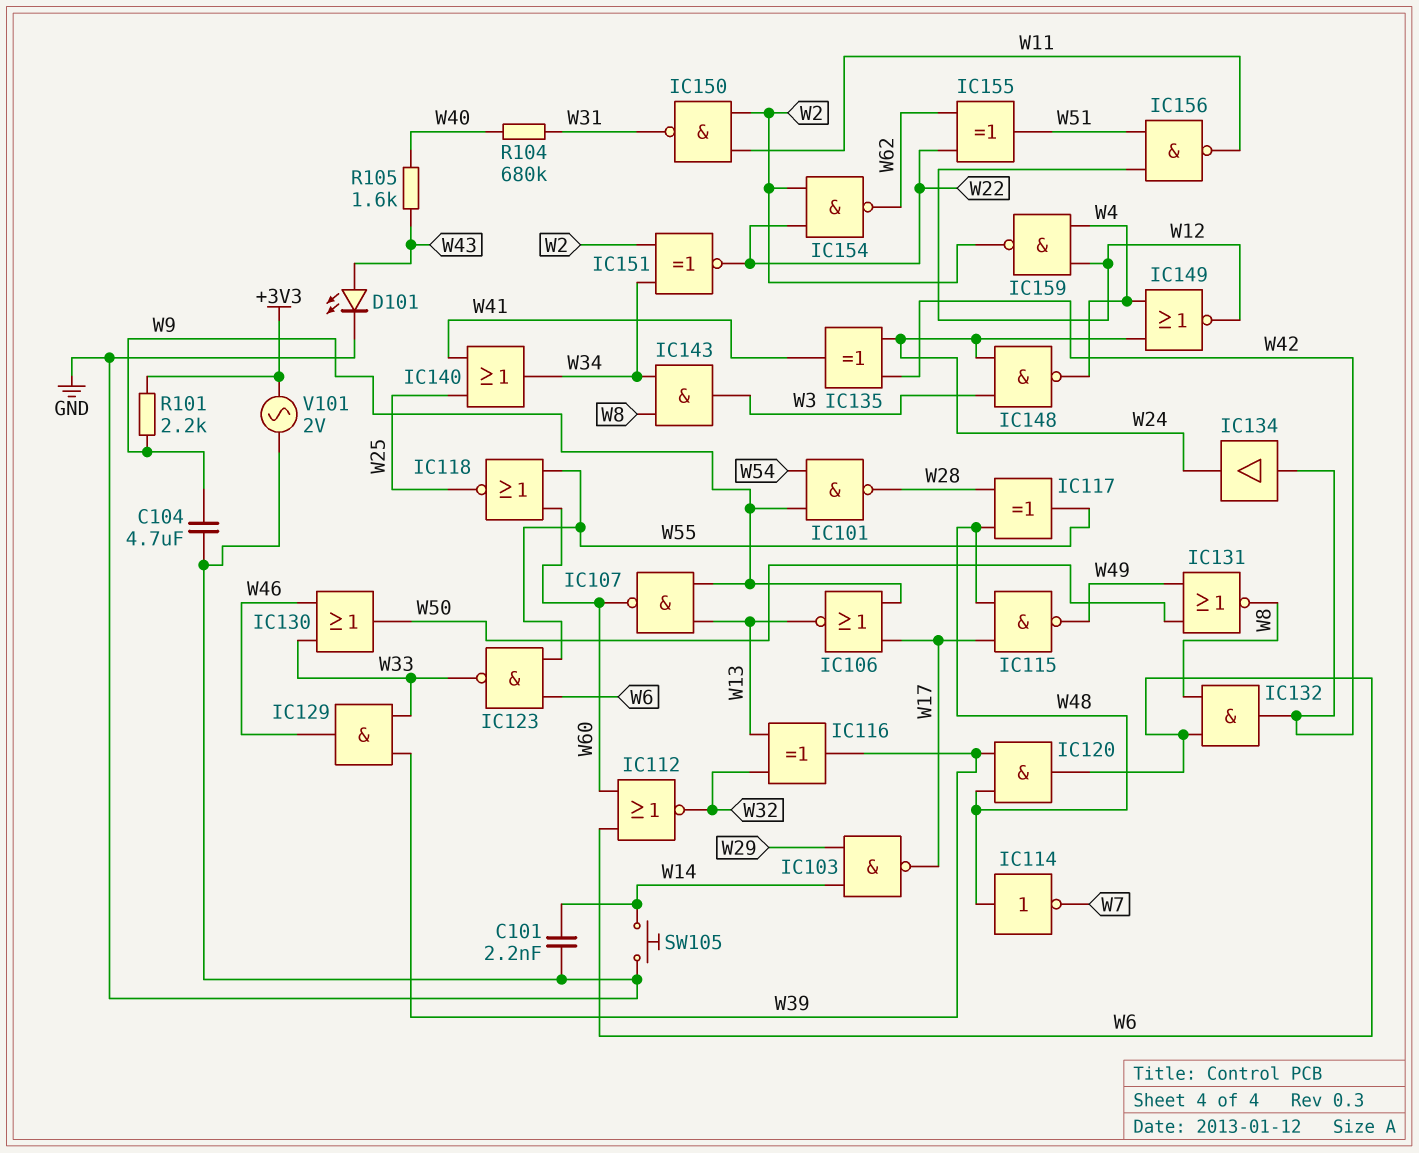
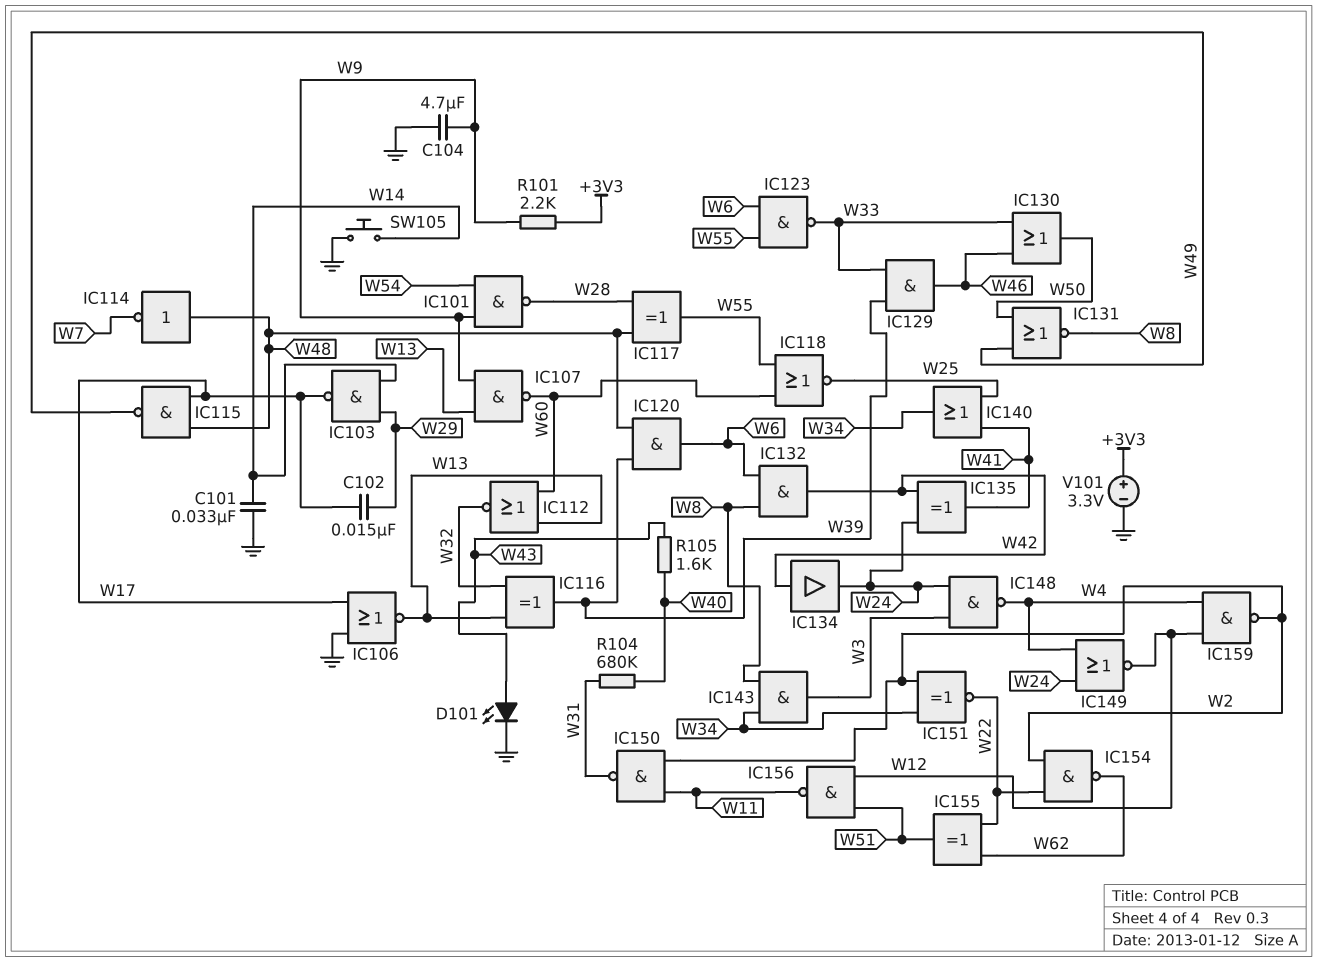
C101: 2.2nF (GND, W14) -> 33nF (GND, W14)
C102: none -> 15nF (W17, W29)
IC106: NOR (in W9, in W17, out W13) -> NOR (in GND, in W17, out W13)
IC112: NOR (in W6, in W60, out W32) -> NOR (in W13, in W60, out W32)
V101: AC 2V (+3V3, GND) -> 3.3V (plus +3V3, minus GND)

YOUR INSTRUCTIONS: Print the full listing again exactly, and drop every image from it.

ANSWER TO THE PROBLEM:
C101: 2.2nF (GND, W14) -> 33nF (GND, W14)
C102: none -> 15nF (W17, W29)
IC106: NOR (in W9, in W17, out W13) -> NOR (in GND, in W17, out W13)
IC112: NOR (in W6, in W60, out W32) -> NOR (in W13, in W60, out W32)
V101: AC 2V (+3V3, GND) -> 3.3V (plus +3V3, minus GND)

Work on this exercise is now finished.